Exercise aim: Nothing but the lines from the one containing "R1: 160 (VBUS, W5) -> 100 (VBUS, W5)" through the last line of the records belongs in the answer, copied exactly and with the pictures left out.

Image comparison data:
* * * * * * *

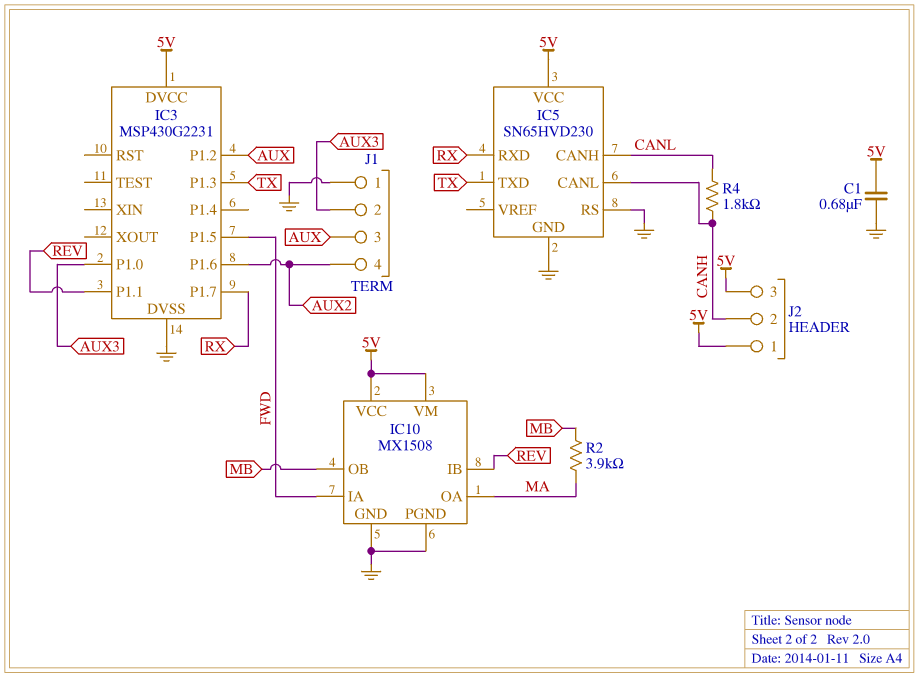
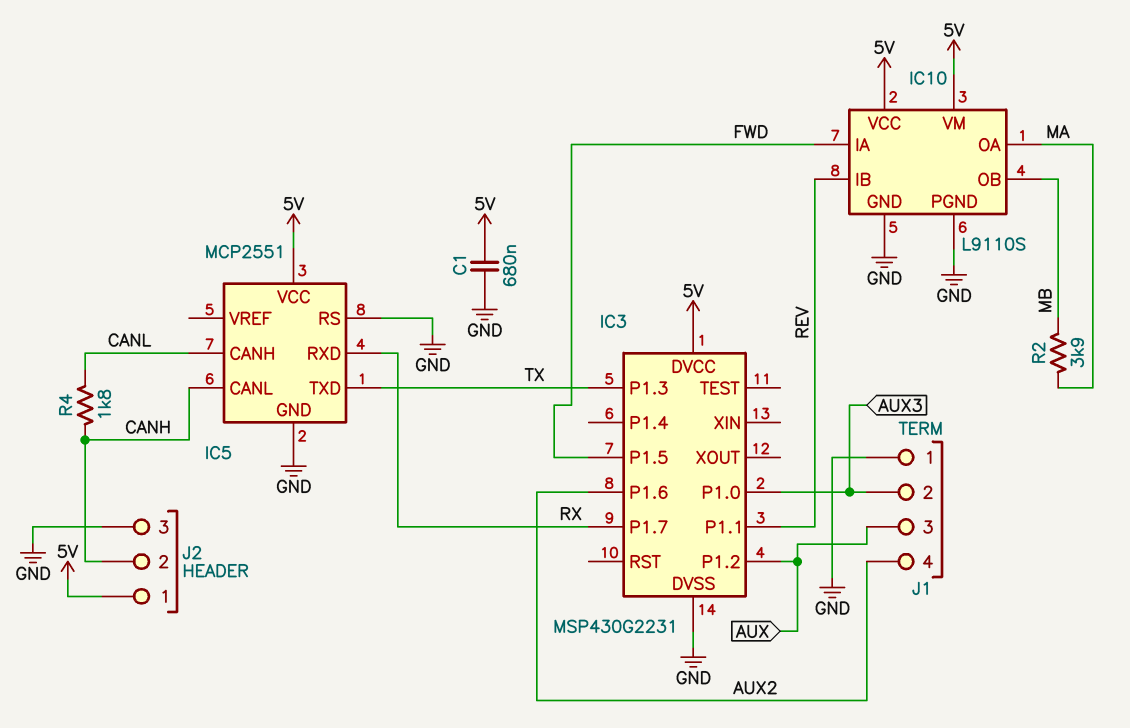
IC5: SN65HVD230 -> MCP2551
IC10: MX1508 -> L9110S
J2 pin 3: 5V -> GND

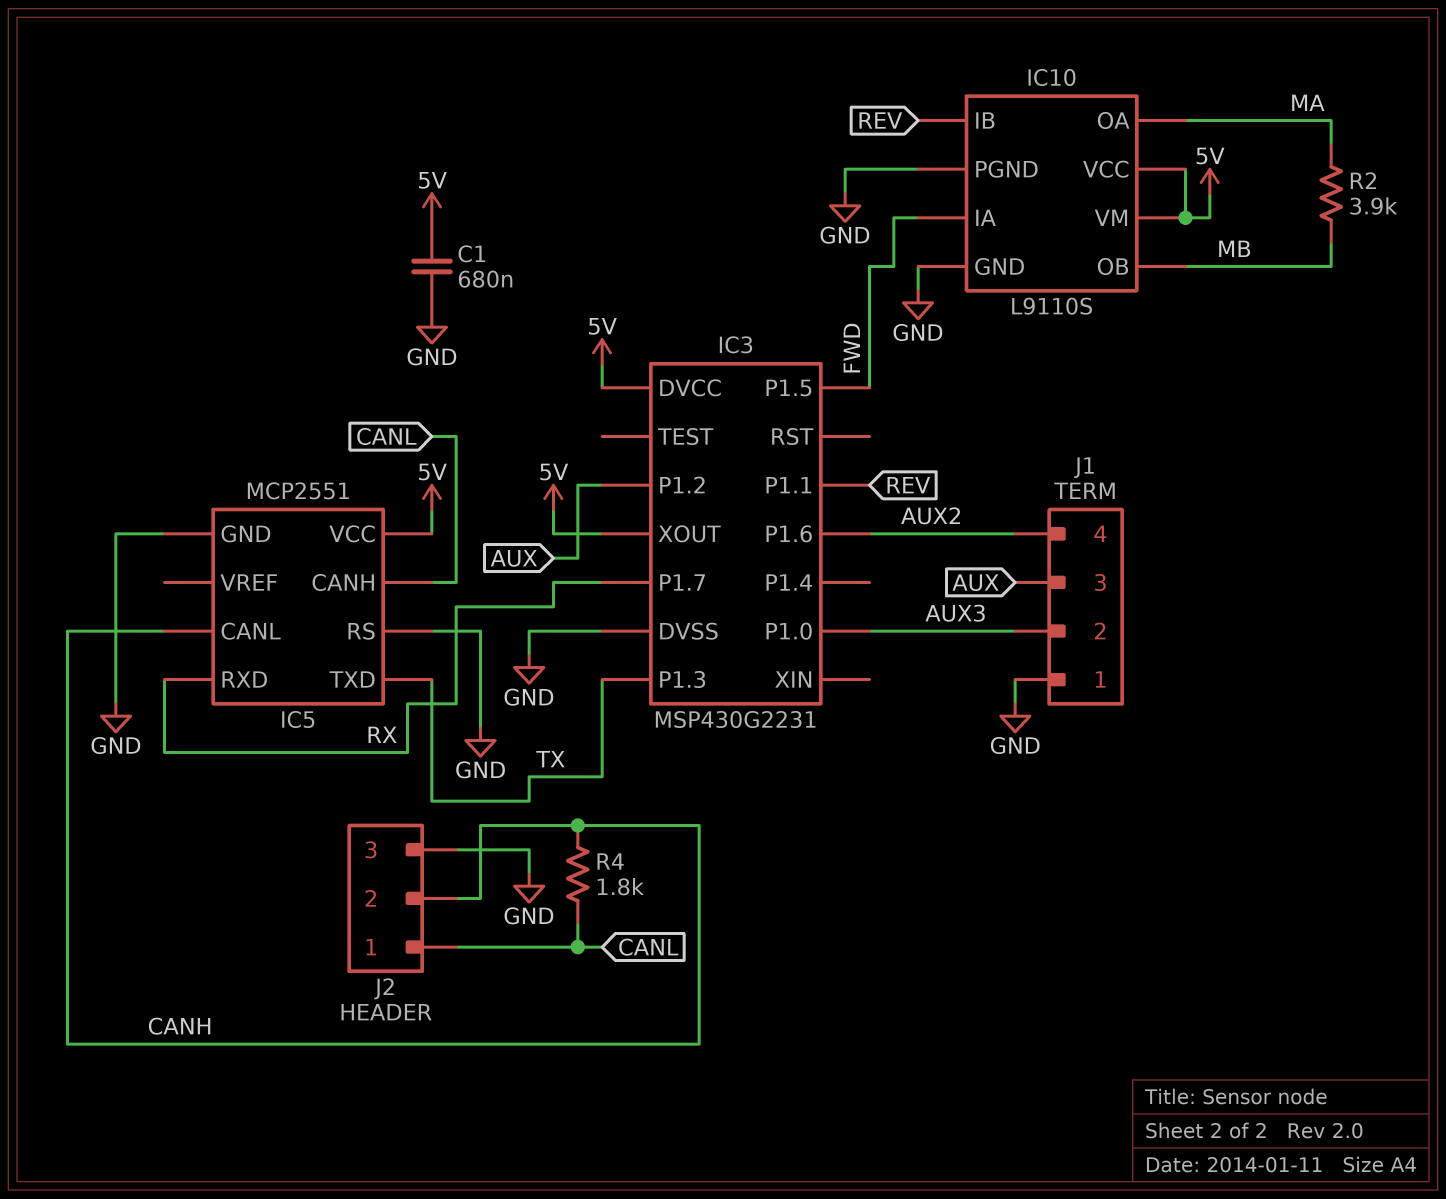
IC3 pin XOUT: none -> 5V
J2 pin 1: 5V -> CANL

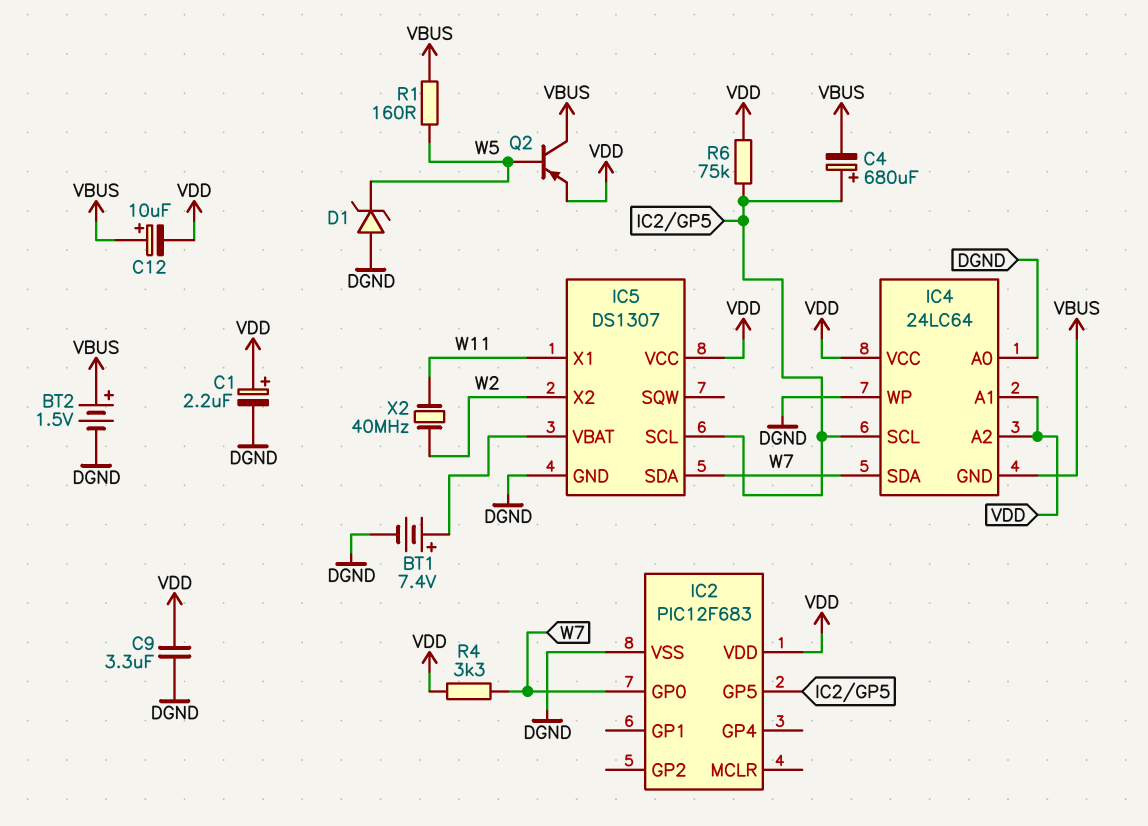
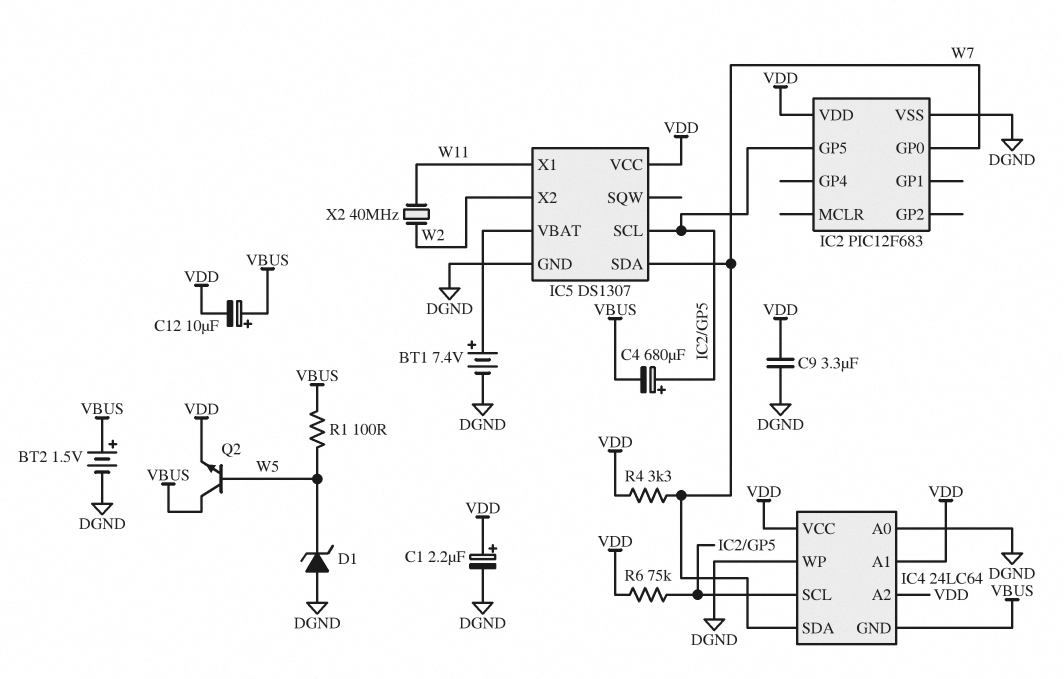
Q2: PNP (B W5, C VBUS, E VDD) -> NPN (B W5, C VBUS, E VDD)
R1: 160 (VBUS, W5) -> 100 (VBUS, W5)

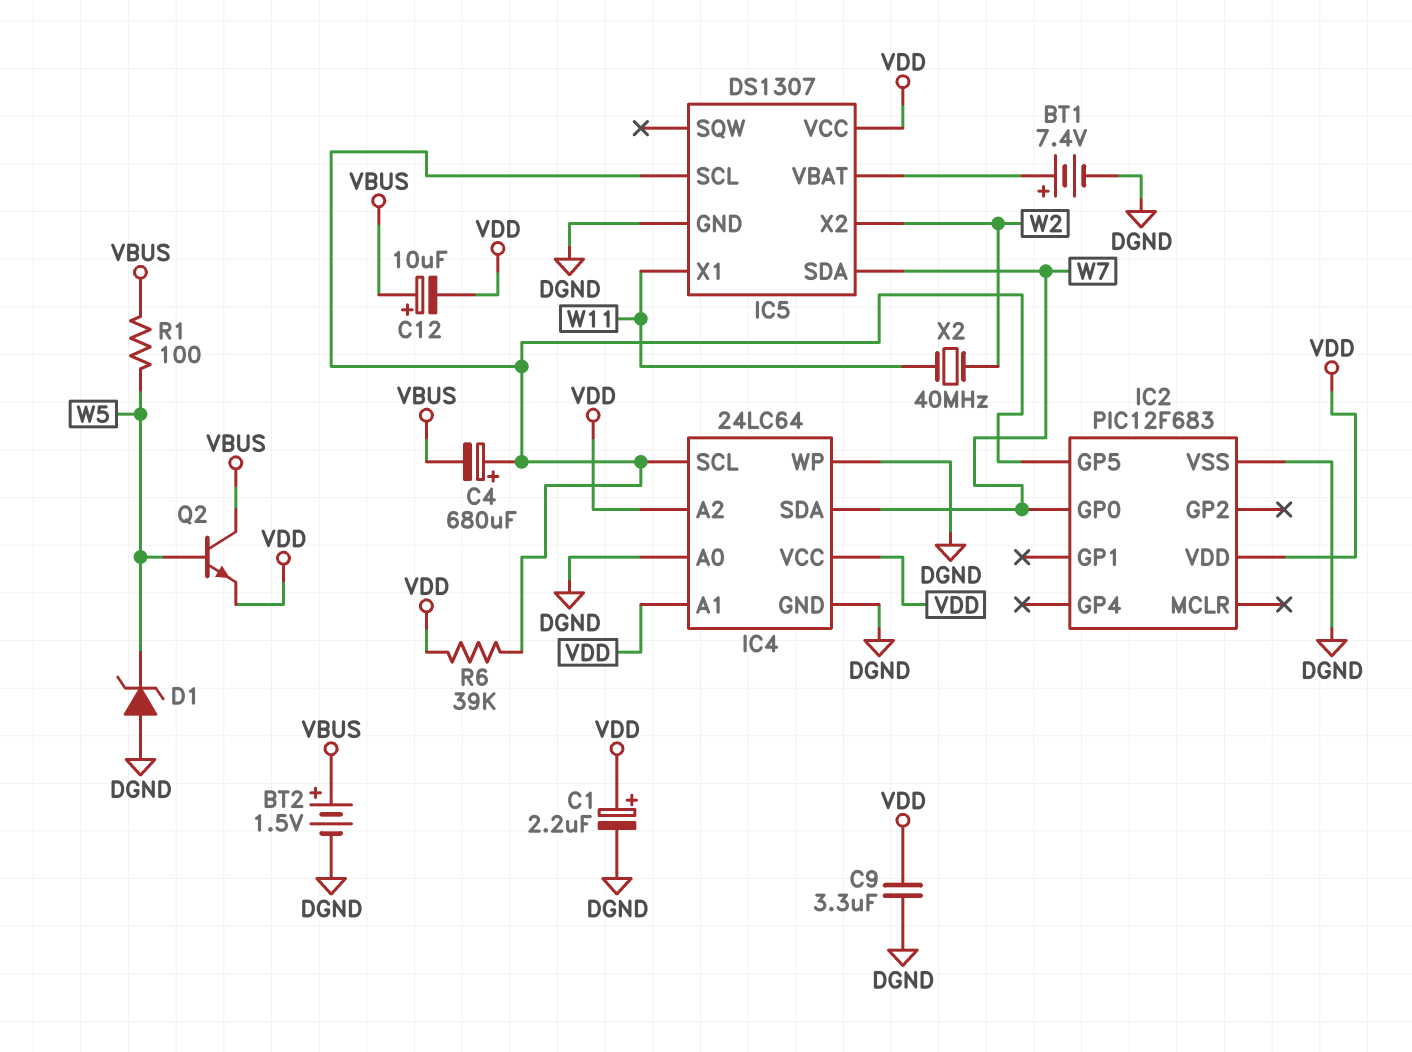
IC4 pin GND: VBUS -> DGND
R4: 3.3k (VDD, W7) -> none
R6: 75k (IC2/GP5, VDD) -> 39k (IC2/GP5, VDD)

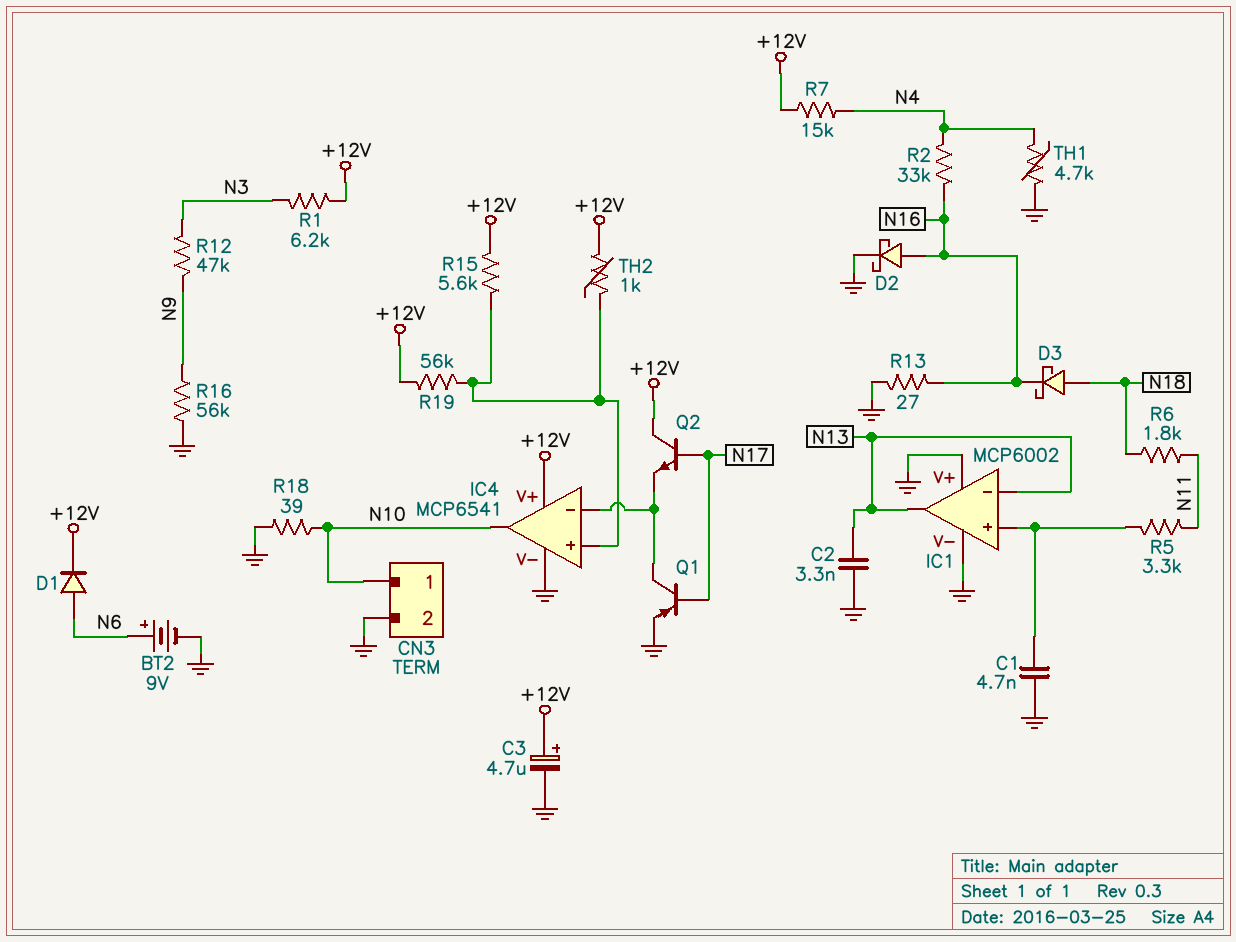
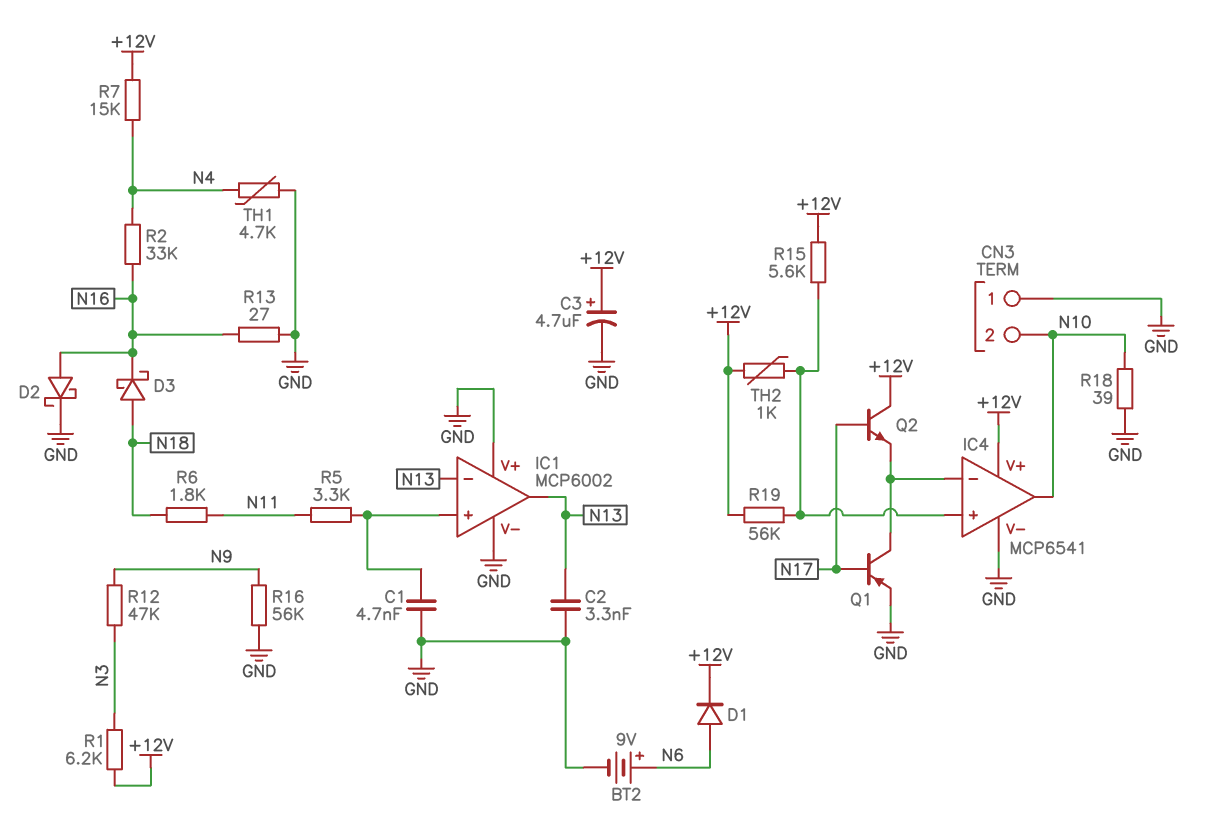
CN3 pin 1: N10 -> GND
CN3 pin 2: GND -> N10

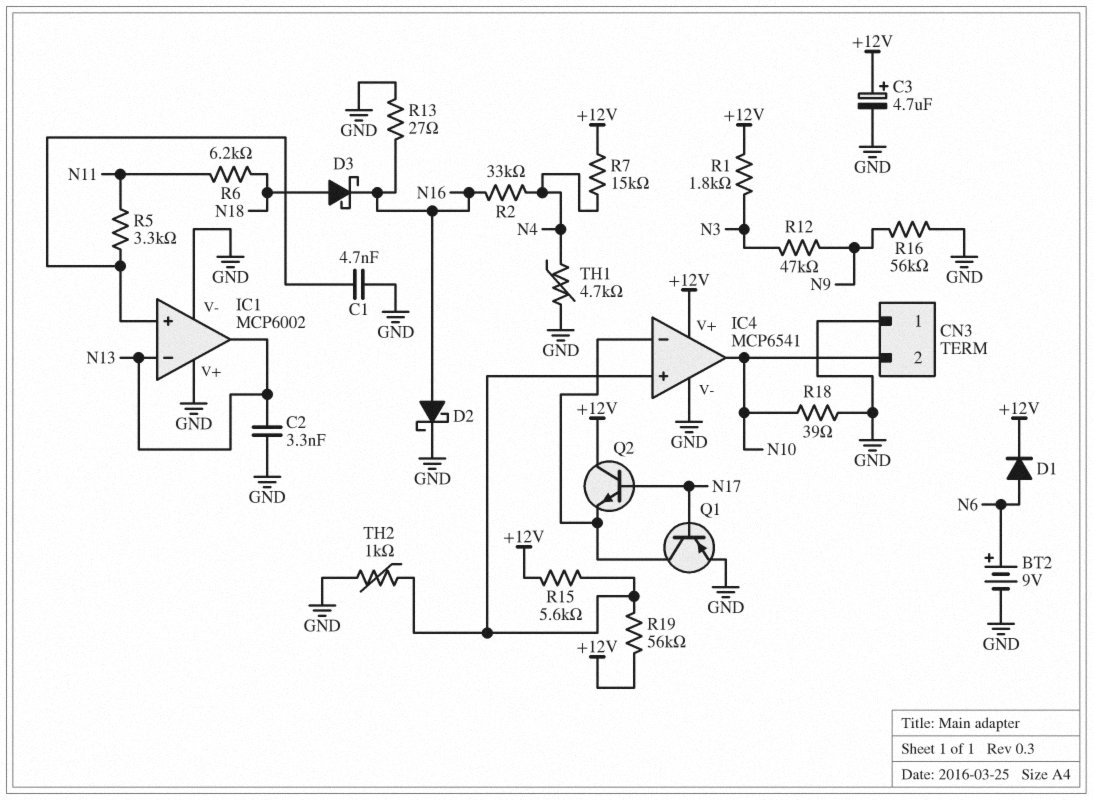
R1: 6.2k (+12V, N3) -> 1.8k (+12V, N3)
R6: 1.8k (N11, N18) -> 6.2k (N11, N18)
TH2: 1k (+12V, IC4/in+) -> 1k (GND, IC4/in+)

* * * * * * *

Exercise result:
R1: 160 (VBUS, W5) -> 100 (VBUS, W5)

IC4 pin GND: VBUS -> DGND
R4: 3.3k (VDD, W7) -> none
R6: 75k (IC2/GP5, VDD) -> 39k (IC2/GP5, VDD)

CN3 pin 1: N10 -> GND
CN3 pin 2: GND -> N10

R1: 6.2k (+12V, N3) -> 1.8k (+12V, N3)
R6: 1.8k (N11, N18) -> 6.2k (N11, N18)
TH2: 1k (+12V, IC4/in+) -> 1k (GND, IC4/in+)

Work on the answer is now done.